The problem: Each line from the one containing "(455, 594) = (285, 121): red" through the end of the data must be retyped exactly, and no other line.

Recorded data:
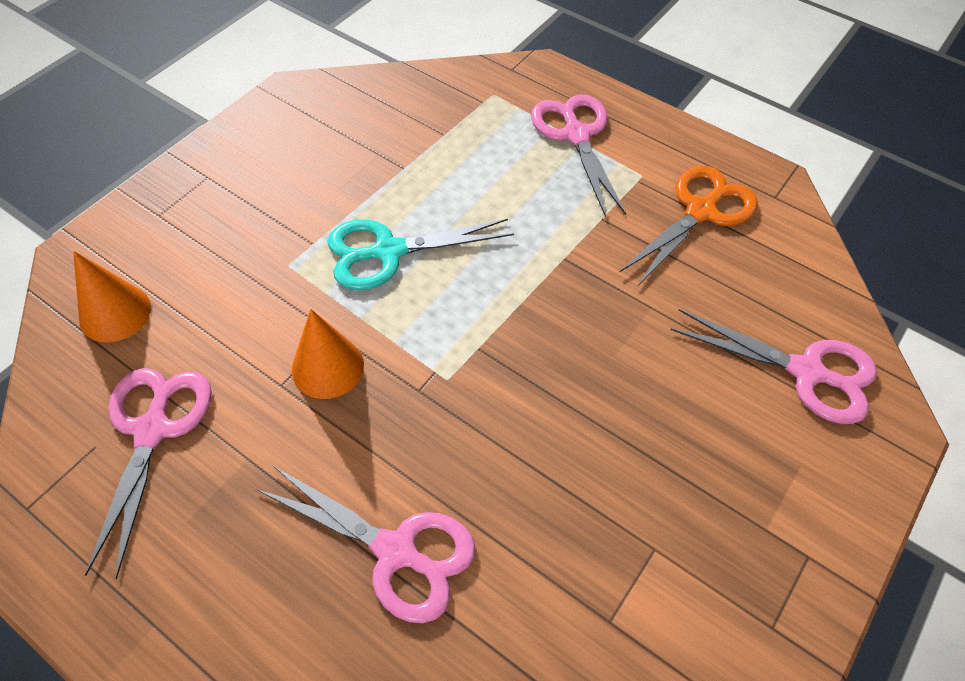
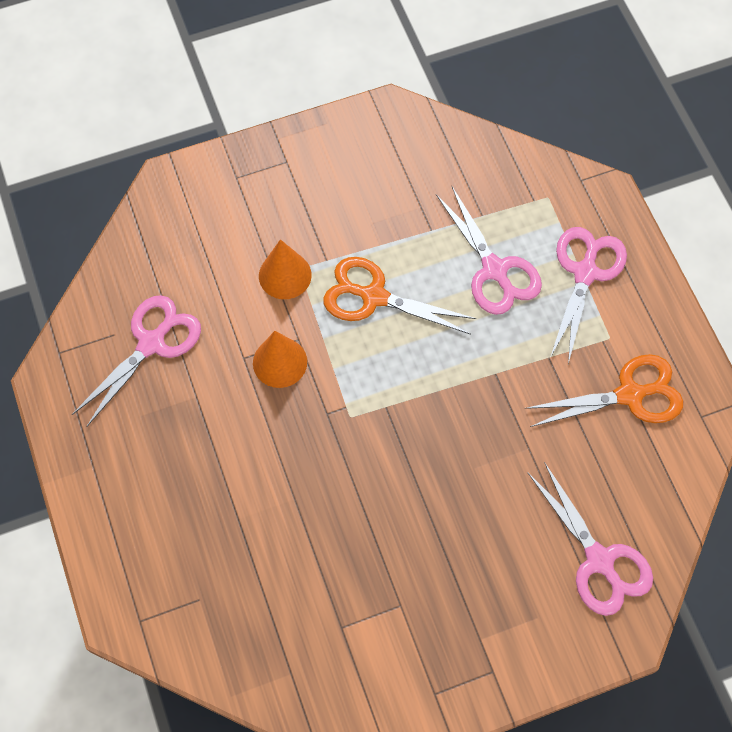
camera: 35 degrees right, 10 degrees up
(115, 313) = (170, 243): orange cone -> orange cone (285, 275)
(388, 251) = (374, 296): turquoise scissors -> orange scissors
(396, 551) = (247, 508): pink scissors -> pink scissors (494, 270)

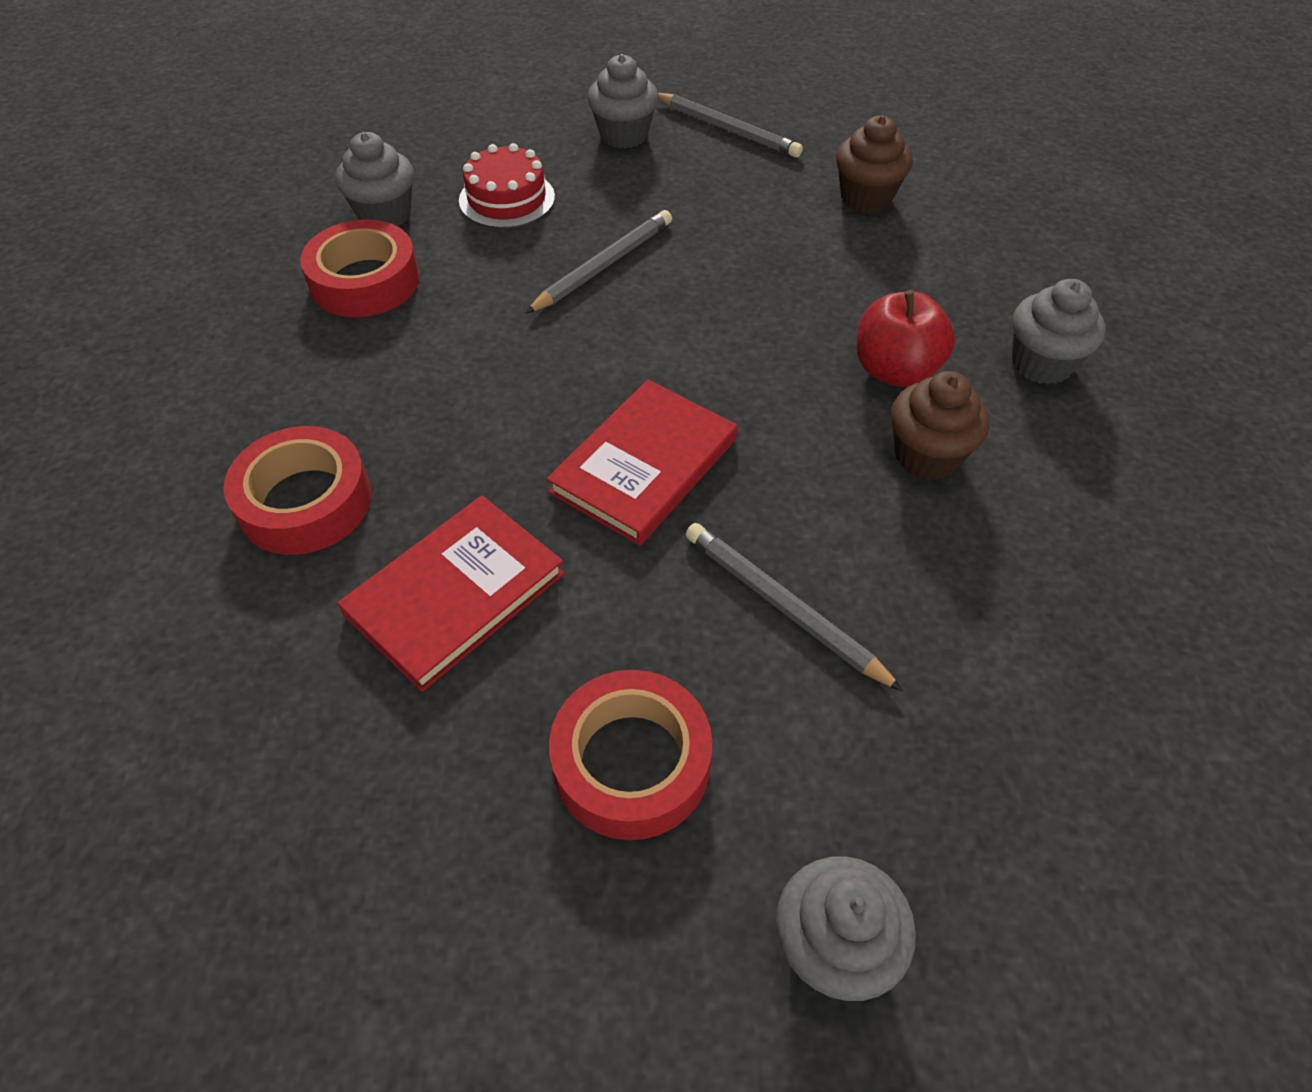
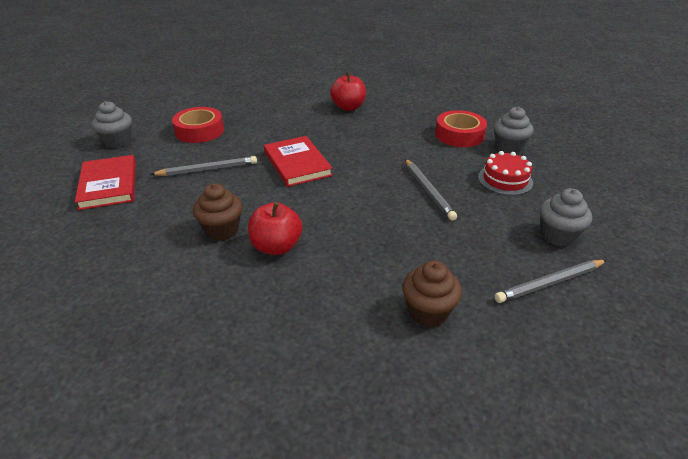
camera: 120 degrees right, 15 degrees down
(305, 502) = (348, 107): red tape -> red apple
(455, 594) = (285, 121): red book -> red book (109, 185)
(1041, 363) = (225, 303): grey cupcake -> none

Result of the exercise:
(455, 594) = (285, 121): red book -> red book (109, 185)
(1041, 363) = (225, 303): grey cupcake -> none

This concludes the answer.